**Your task:** Reproduce, exactly as they appear, the line containing "(194, 312) = (371, 596): red spool -> none" and every line after it, ending with the last line of the records.
Records shown START
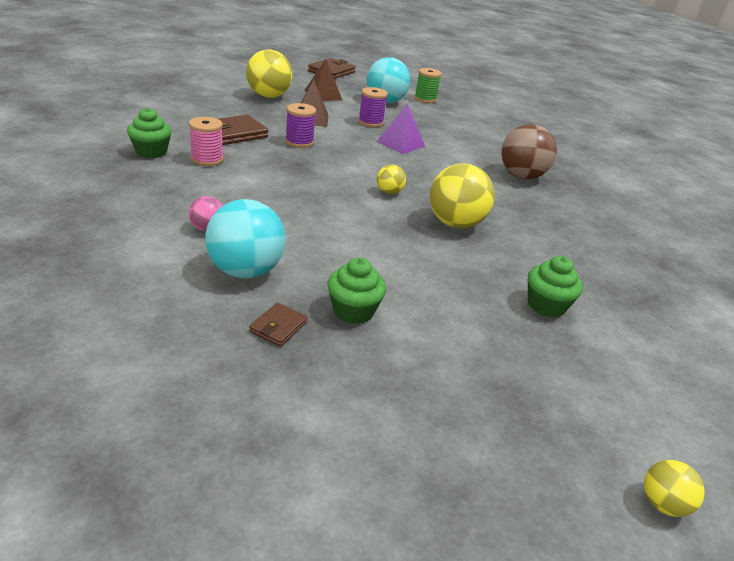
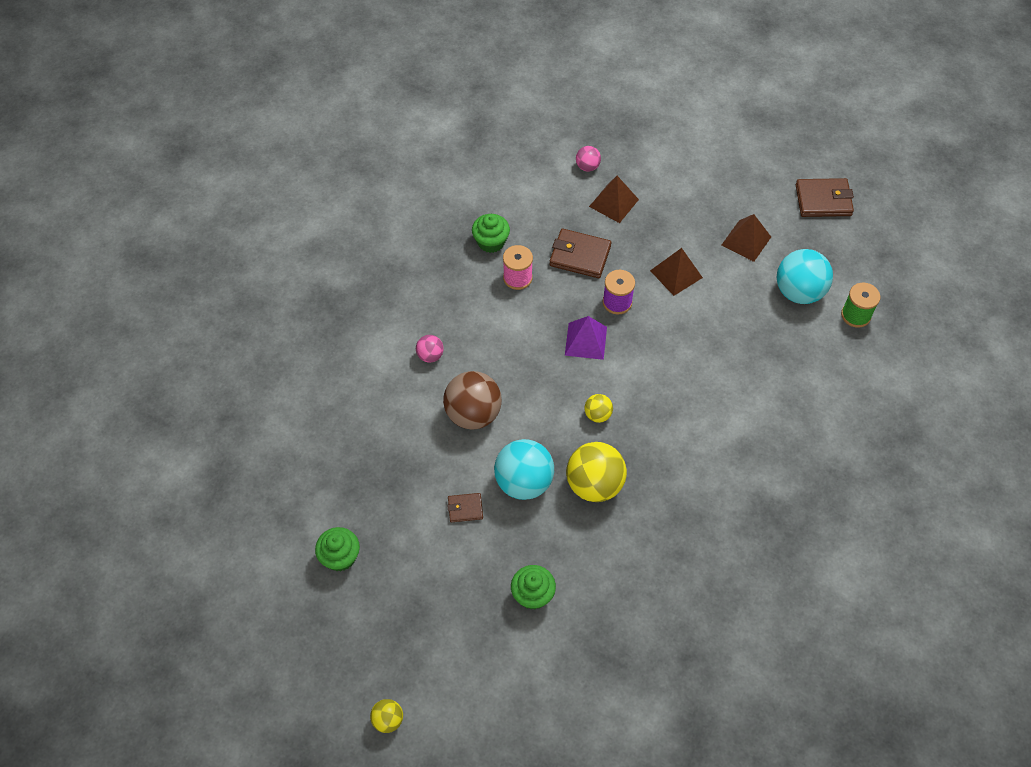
camera: 60 degrees right, 25 degrees up
(167, 99) = (587, 166): none -> pink ball
(215, 107) = (614, 203): none -> brown pyramid
(245, 271) = (406, 410): turquoise ball -> turquoise ball (524, 482)
(268, 96) = (686, 212): yellow ball -> none
(278, 327) = (370, 465): brown wallet -> brown wallet (465, 508)
(353, 311) = (420, 490): green cupcake -> green cupcake (340, 557)
(370, 122) = (727, 316): purple spool -> none
(400, 144) = (706, 365): purple pyramid -> purple pyramid (585, 341)
(521, 176) = (749, 488): brown ball -> brown ball (473, 414)

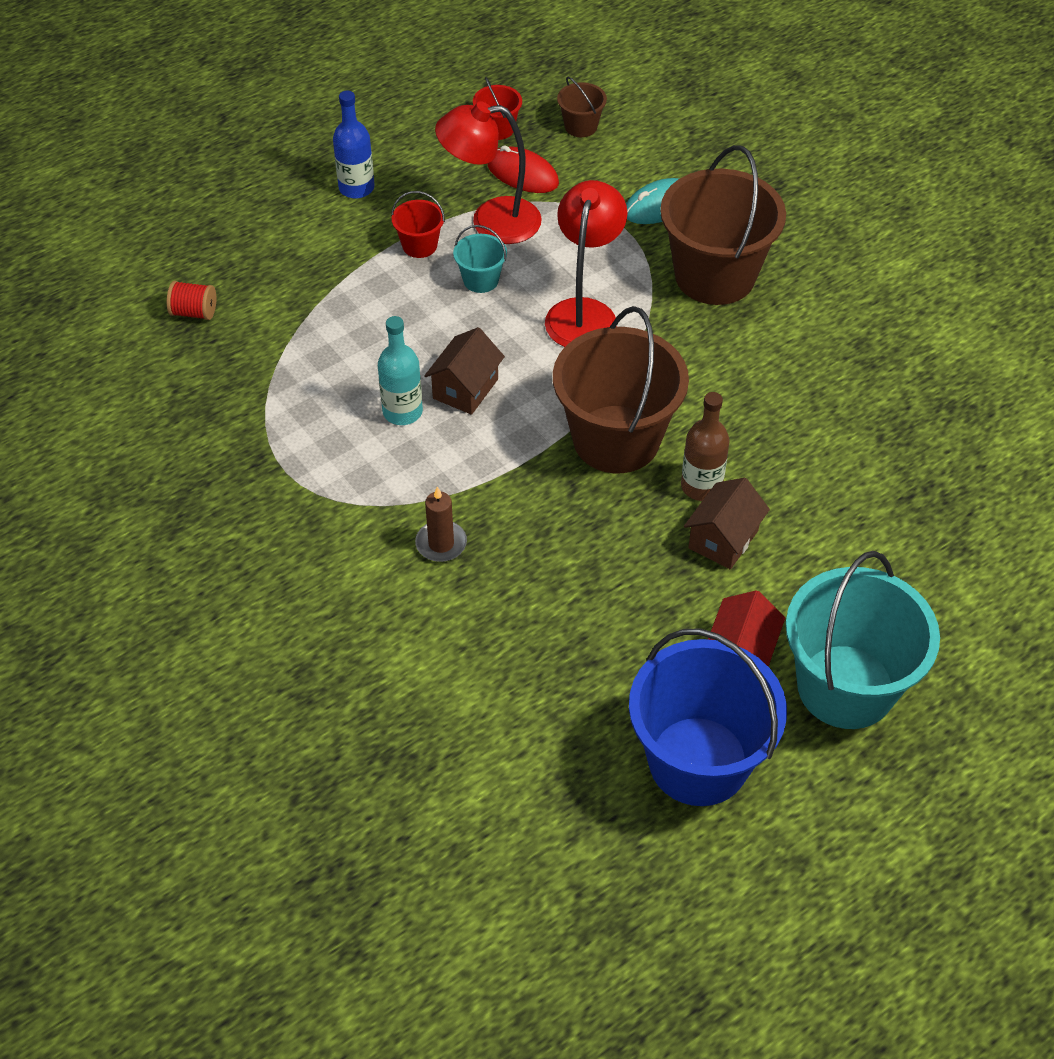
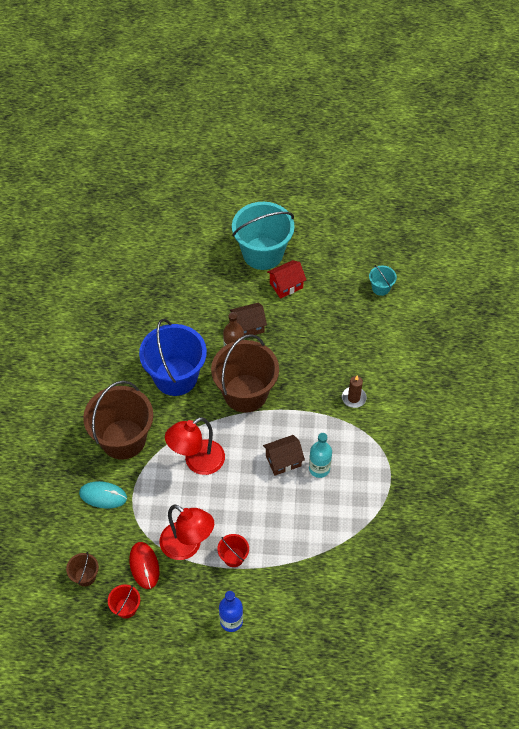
camera: 140 degrees left, 5 degrees up
(194, 312) = (371, 596): red spool -> none
(481, 280) = (224, 514): turquoise bucket -> turquoise bucket (381, 288)
(698, 761) = (334, 264): blue bucket -> blue bucket (176, 377)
Records shown END
**Solved problem:**
(194, 312) = (371, 596): red spool -> none
(481, 280) = (224, 514): turquoise bucket -> turquoise bucket (381, 288)
(698, 761) = (334, 264): blue bucket -> blue bucket (176, 377)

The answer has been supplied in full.